Please output each entry in the material beneath exactly as shown.
··········
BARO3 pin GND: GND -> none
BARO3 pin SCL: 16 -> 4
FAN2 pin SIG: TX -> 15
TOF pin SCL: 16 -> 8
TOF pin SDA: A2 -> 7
··········
ANSWER FOR THE TASK:
BARO3 pin GND: GND -> none
BARO3 pin SCL: 16 -> 4
FAN2 pin SIG: TX -> 15
TOF pin SCL: 16 -> 8
TOF pin SDA: A2 -> 7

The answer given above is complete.